___ RECORDS TO USE ___

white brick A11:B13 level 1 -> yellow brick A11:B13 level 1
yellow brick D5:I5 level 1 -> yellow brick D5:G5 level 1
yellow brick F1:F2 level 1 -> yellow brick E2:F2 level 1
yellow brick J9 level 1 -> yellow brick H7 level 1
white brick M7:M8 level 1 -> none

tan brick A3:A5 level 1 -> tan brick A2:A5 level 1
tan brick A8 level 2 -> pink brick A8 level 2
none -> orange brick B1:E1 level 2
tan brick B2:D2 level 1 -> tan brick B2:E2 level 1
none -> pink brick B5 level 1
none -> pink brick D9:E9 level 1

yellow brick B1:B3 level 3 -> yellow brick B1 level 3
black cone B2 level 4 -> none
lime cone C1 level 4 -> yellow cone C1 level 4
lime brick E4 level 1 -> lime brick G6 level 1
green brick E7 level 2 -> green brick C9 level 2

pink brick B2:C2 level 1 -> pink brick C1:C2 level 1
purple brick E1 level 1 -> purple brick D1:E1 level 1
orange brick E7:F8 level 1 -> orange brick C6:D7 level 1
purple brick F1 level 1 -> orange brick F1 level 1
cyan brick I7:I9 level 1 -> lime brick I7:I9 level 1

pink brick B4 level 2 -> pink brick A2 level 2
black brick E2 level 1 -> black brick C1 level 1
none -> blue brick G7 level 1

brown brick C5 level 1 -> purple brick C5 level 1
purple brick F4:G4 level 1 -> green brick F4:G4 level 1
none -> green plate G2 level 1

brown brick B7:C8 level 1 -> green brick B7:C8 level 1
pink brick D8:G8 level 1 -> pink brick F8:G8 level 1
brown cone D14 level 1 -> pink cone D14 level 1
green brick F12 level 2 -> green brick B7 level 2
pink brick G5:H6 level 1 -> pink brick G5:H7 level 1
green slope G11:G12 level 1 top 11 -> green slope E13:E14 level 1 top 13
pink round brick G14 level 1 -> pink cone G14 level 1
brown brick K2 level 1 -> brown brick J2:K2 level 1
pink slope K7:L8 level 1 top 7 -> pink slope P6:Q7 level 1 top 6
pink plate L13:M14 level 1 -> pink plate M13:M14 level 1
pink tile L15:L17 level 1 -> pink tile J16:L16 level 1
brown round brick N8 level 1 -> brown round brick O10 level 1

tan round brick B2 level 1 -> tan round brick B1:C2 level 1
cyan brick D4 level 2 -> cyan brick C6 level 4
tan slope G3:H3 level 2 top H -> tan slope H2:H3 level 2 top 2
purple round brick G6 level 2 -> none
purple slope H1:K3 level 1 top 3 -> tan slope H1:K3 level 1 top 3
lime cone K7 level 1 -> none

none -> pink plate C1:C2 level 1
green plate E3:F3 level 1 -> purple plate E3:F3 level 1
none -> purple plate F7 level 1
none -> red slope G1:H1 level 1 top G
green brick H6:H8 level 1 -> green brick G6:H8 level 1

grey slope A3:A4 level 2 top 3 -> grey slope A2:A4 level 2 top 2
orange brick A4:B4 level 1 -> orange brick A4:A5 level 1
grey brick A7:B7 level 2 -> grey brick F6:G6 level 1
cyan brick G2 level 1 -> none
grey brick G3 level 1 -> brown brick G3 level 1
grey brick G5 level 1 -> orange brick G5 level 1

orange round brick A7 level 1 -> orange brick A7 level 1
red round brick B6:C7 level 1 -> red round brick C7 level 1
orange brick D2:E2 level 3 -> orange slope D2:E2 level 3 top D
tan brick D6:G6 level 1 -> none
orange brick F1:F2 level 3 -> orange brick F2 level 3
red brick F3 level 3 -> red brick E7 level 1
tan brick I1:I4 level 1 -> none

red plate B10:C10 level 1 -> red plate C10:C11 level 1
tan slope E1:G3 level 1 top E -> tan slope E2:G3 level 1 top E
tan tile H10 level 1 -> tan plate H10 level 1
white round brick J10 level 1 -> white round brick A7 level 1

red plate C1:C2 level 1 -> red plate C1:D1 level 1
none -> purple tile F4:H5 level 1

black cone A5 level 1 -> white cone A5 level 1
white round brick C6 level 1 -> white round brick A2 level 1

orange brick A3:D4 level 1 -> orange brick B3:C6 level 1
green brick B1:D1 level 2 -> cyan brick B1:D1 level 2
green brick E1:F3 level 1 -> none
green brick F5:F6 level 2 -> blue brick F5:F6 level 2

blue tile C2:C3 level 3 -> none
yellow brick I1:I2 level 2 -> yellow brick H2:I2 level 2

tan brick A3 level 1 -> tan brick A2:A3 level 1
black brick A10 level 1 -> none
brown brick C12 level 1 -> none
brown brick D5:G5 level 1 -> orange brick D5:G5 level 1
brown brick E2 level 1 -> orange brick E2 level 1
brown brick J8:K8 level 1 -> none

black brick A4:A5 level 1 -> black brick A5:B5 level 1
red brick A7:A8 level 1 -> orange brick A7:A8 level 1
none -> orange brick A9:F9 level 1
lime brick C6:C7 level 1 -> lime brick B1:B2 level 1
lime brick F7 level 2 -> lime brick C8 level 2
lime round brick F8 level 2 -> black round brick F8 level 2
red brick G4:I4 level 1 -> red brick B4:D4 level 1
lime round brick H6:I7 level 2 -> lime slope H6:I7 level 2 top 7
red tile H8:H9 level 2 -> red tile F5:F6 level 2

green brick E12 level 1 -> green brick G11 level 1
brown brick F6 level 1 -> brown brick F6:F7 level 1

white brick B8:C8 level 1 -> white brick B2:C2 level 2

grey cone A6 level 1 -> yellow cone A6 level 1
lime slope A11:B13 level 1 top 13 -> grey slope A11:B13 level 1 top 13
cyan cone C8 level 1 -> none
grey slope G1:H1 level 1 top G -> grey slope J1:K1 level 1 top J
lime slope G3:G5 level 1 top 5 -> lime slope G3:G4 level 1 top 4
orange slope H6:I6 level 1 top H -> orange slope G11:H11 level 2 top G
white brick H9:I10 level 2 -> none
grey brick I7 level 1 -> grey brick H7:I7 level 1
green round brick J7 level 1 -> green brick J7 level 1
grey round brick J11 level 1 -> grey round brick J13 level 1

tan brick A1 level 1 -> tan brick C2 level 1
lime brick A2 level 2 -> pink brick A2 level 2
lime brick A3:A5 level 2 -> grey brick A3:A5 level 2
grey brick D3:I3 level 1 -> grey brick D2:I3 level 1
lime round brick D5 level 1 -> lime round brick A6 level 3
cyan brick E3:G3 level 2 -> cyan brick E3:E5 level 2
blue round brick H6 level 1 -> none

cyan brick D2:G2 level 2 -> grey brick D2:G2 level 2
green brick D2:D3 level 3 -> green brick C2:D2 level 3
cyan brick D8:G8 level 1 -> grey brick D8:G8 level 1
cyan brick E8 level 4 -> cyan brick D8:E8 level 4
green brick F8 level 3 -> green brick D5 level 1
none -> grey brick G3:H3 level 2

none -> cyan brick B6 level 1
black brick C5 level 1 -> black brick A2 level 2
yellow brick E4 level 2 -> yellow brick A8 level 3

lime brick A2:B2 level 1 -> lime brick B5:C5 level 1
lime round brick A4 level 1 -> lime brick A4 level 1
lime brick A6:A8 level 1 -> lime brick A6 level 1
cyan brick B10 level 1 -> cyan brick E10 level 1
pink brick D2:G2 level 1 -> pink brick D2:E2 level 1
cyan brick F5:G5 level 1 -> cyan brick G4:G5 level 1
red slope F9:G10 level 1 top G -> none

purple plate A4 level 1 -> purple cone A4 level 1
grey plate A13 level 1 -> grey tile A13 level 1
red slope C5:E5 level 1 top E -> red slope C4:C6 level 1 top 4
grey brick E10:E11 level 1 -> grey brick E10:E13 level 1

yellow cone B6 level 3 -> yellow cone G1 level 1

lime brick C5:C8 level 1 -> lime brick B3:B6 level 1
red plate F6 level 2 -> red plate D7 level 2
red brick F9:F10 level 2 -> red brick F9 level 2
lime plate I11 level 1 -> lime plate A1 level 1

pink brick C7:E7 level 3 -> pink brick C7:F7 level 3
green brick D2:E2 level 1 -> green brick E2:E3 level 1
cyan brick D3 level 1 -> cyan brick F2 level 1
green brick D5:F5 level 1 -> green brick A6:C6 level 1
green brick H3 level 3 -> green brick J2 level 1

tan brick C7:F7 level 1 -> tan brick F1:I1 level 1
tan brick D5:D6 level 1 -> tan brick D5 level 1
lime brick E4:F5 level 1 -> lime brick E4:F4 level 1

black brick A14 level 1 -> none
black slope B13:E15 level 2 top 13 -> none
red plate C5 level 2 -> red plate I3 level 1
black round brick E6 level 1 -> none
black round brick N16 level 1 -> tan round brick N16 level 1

___

■ TASK DIRECTIONS
Using the records above, restate word for word the lines from the one with "orange brick D2:E2" through the one with "green round brick", both included.

■ OUTPUT OF THE EXERCISE
orange brick D2:E2 level 3 -> orange slope D2:E2 level 3 top D
tan brick D6:G6 level 1 -> none
orange brick F1:F2 level 3 -> orange brick F2 level 3
red brick F3 level 3 -> red brick E7 level 1
tan brick I1:I4 level 1 -> none

red plate B10:C10 level 1 -> red plate C10:C11 level 1
tan slope E1:G3 level 1 top E -> tan slope E2:G3 level 1 top E
tan tile H10 level 1 -> tan plate H10 level 1
white round brick J10 level 1 -> white round brick A7 level 1

red plate C1:C2 level 1 -> red plate C1:D1 level 1
none -> purple tile F4:H5 level 1

black cone A5 level 1 -> white cone A5 level 1
white round brick C6 level 1 -> white round brick A2 level 1

orange brick A3:D4 level 1 -> orange brick B3:C6 level 1
green brick B1:D1 level 2 -> cyan brick B1:D1 level 2
green brick E1:F3 level 1 -> none
green brick F5:F6 level 2 -> blue brick F5:F6 level 2

blue tile C2:C3 level 3 -> none
yellow brick I1:I2 level 2 -> yellow brick H2:I2 level 2

tan brick A3 level 1 -> tan brick A2:A3 level 1
black brick A10 level 1 -> none
brown brick C12 level 1 -> none
brown brick D5:G5 level 1 -> orange brick D5:G5 level 1
brown brick E2 level 1 -> orange brick E2 level 1
brown brick J8:K8 level 1 -> none

black brick A4:A5 level 1 -> black brick A5:B5 level 1
red brick A7:A8 level 1 -> orange brick A7:A8 level 1
none -> orange brick A9:F9 level 1
lime brick C6:C7 level 1 -> lime brick B1:B2 level 1
lime brick F7 level 2 -> lime brick C8 level 2
lime round brick F8 level 2 -> black round brick F8 level 2
red brick G4:I4 level 1 -> red brick B4:D4 level 1
lime round brick H6:I7 level 2 -> lime slope H6:I7 level 2 top 7
red tile H8:H9 level 2 -> red tile F5:F6 level 2

green brick E12 level 1 -> green brick G11 level 1
brown brick F6 level 1 -> brown brick F6:F7 level 1

white brick B8:C8 level 1 -> white brick B2:C2 level 2

grey cone A6 level 1 -> yellow cone A6 level 1
lime slope A11:B13 level 1 top 13 -> grey slope A11:B13 level 1 top 13
cyan cone C8 level 1 -> none
grey slope G1:H1 level 1 top G -> grey slope J1:K1 level 1 top J
lime slope G3:G5 level 1 top 5 -> lime slope G3:G4 level 1 top 4
orange slope H6:I6 level 1 top H -> orange slope G11:H11 level 2 top G
white brick H9:I10 level 2 -> none
grey brick I7 level 1 -> grey brick H7:I7 level 1
green round brick J7 level 1 -> green brick J7 level 1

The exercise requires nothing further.